WORK INSTRUCTION: Give back exactly the lines of the material below, starting with the line with "C8: 680nF (AGND, N14) -> 27pF (AGND, N14)" and going on through the line with "RT1: 1k (N12, N19) -> 1k (N12, VDD)".

SUPPLIED ENTRIES:
· · ·
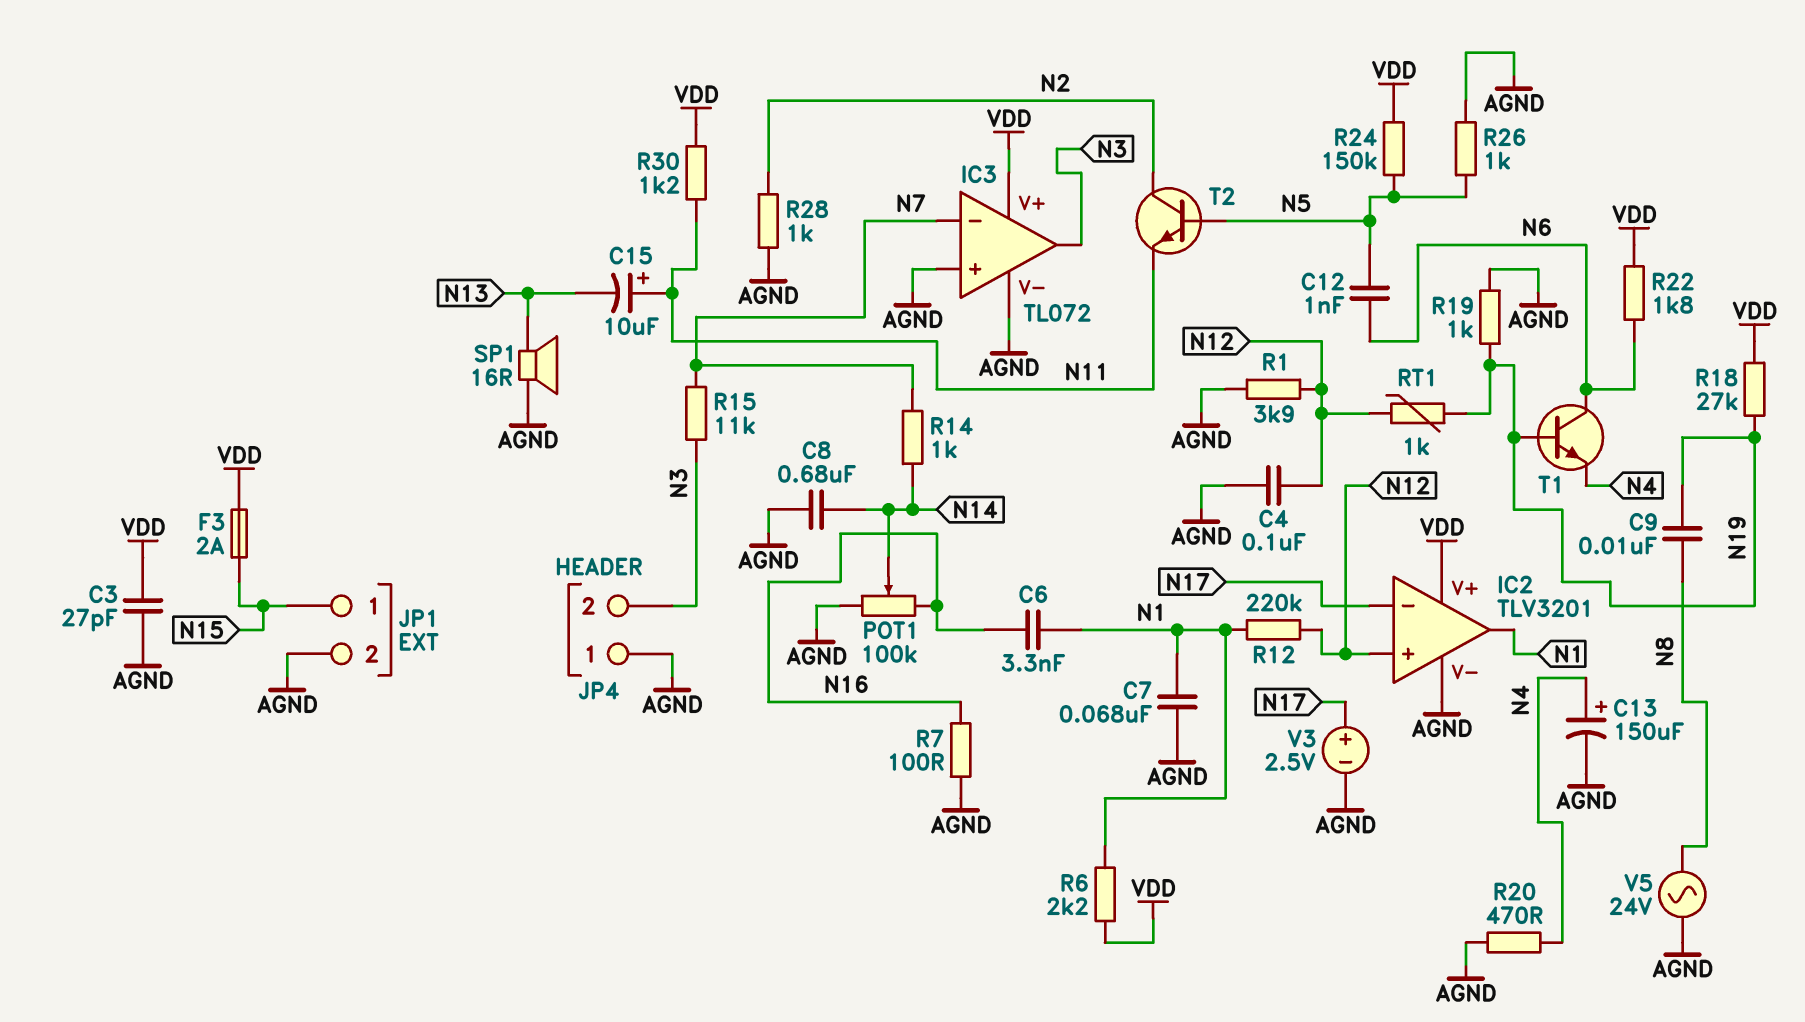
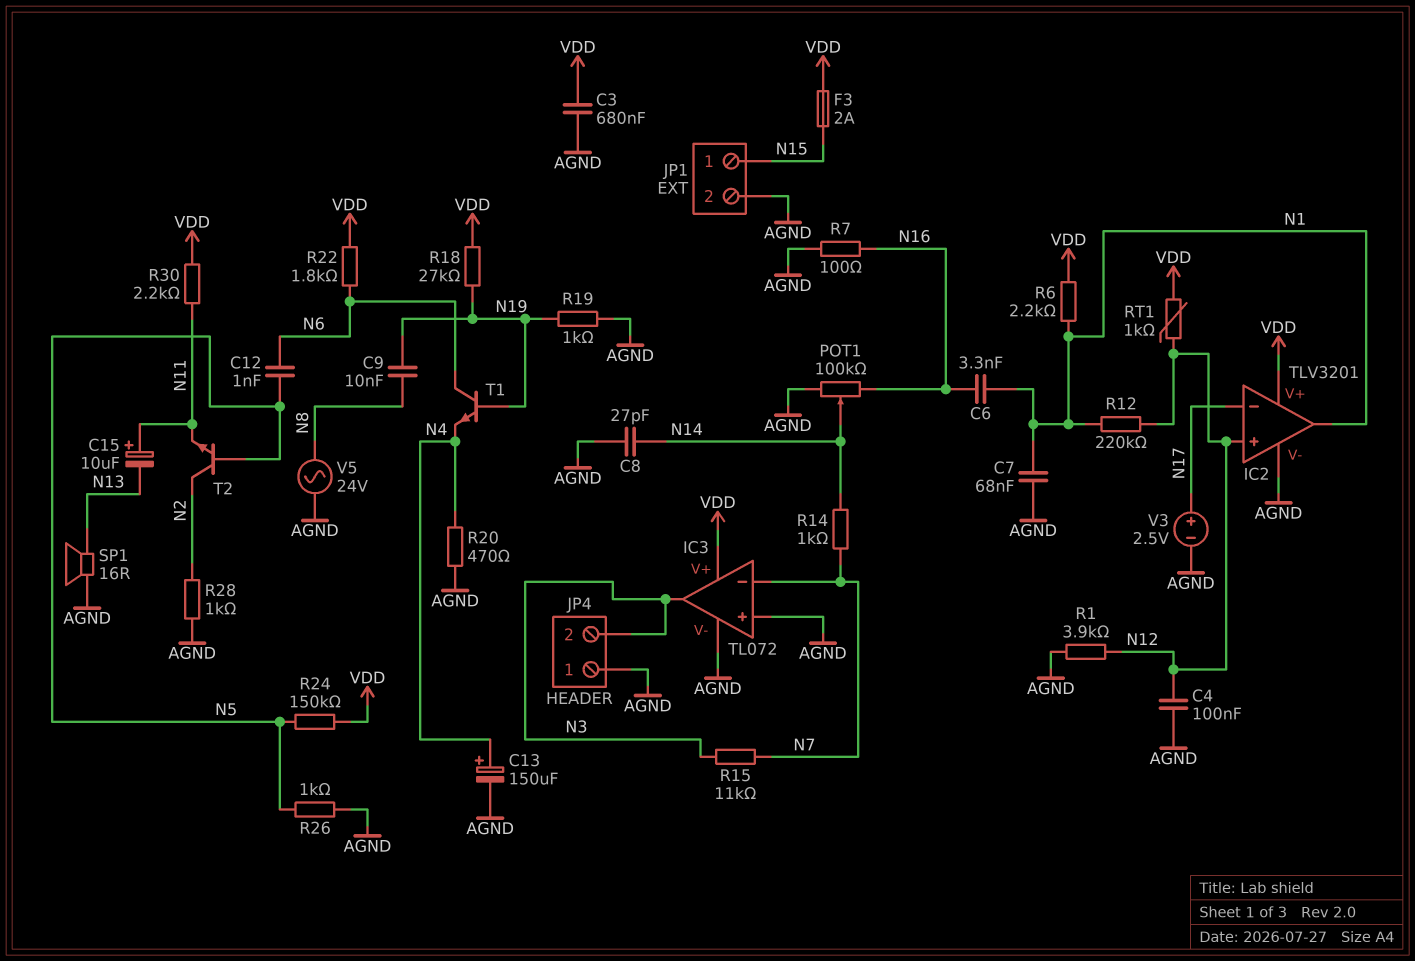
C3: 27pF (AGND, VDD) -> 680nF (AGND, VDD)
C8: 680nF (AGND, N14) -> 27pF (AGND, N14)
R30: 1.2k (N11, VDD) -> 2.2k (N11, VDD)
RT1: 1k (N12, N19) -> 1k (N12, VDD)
· · ·
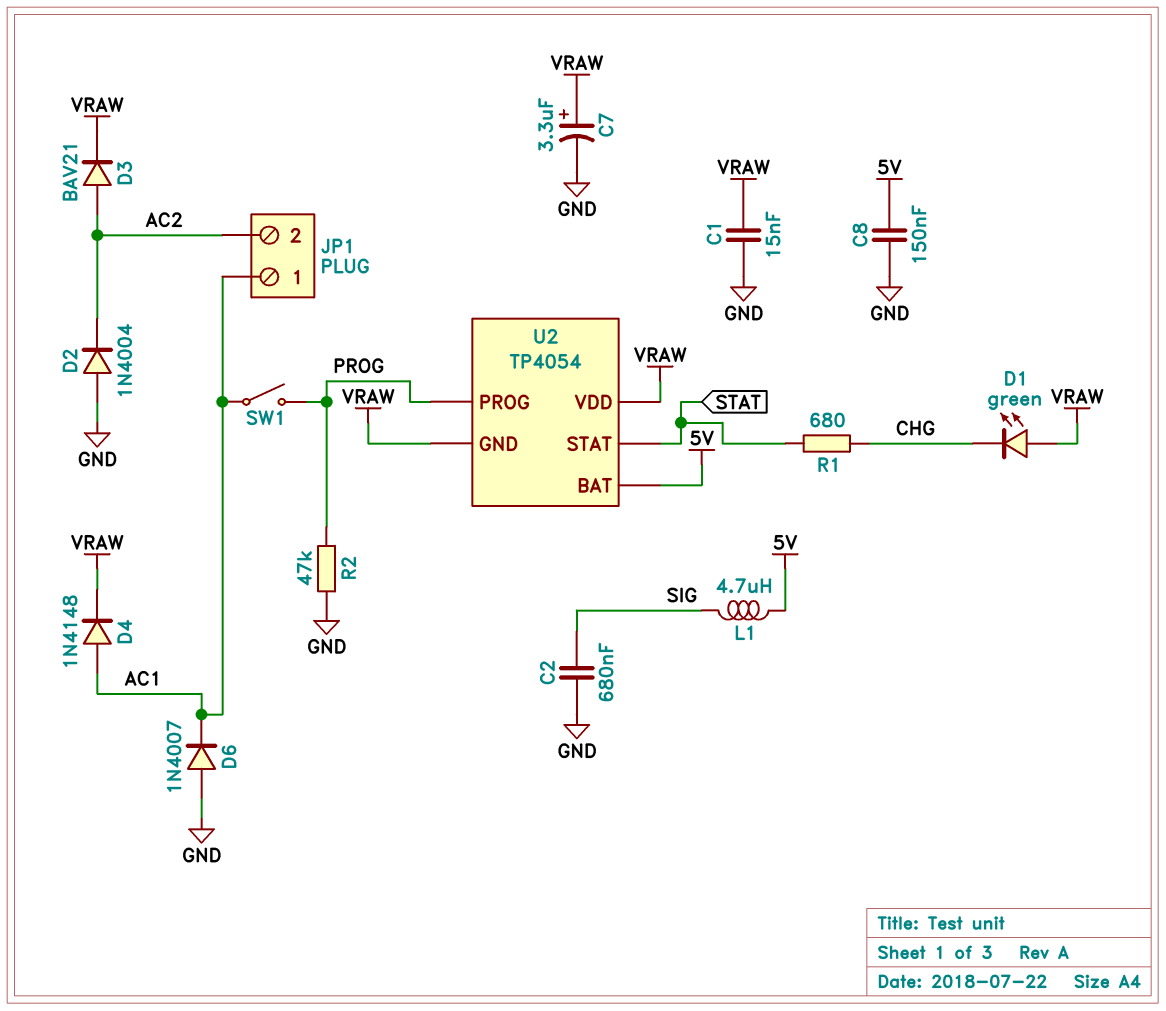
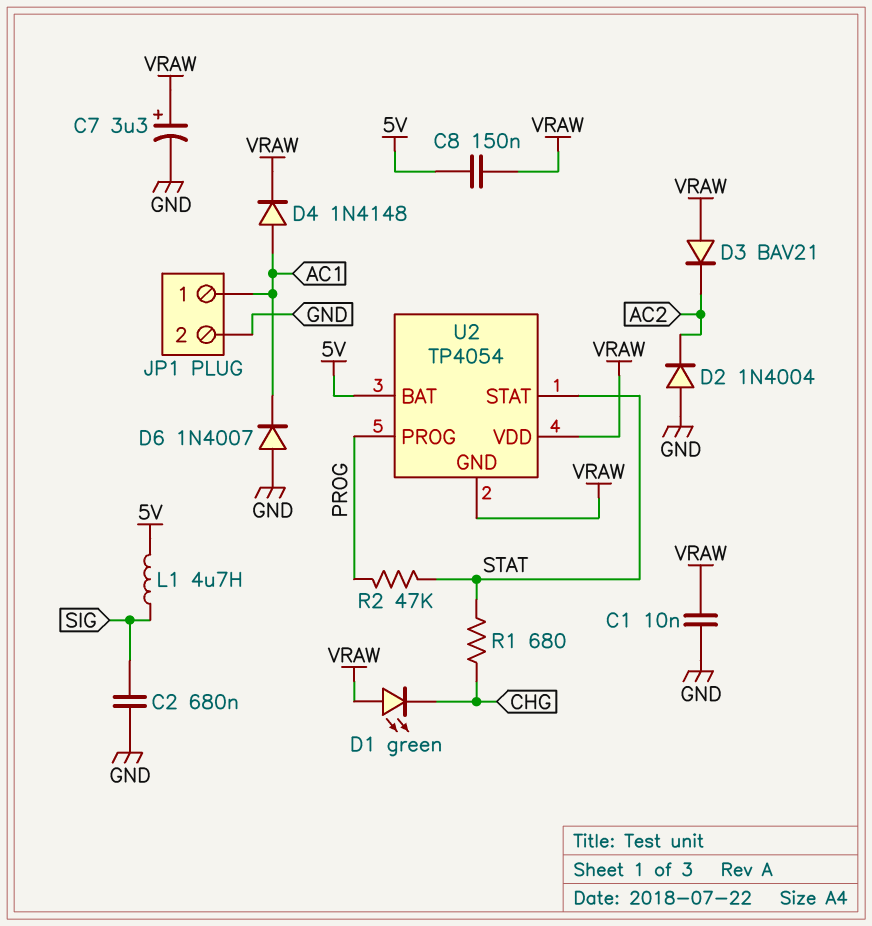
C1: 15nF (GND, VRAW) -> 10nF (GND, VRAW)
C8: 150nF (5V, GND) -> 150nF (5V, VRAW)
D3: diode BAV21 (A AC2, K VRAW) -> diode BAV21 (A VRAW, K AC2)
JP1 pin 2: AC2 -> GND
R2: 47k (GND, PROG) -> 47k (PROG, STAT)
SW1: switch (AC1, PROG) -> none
· · ·
SOLUTION TO THE EXERCISE:
C8: 680nF (AGND, N14) -> 27pF (AGND, N14)
R30: 1.2k (N11, VDD) -> 2.2k (N11, VDD)
RT1: 1k (N12, N19) -> 1k (N12, VDD)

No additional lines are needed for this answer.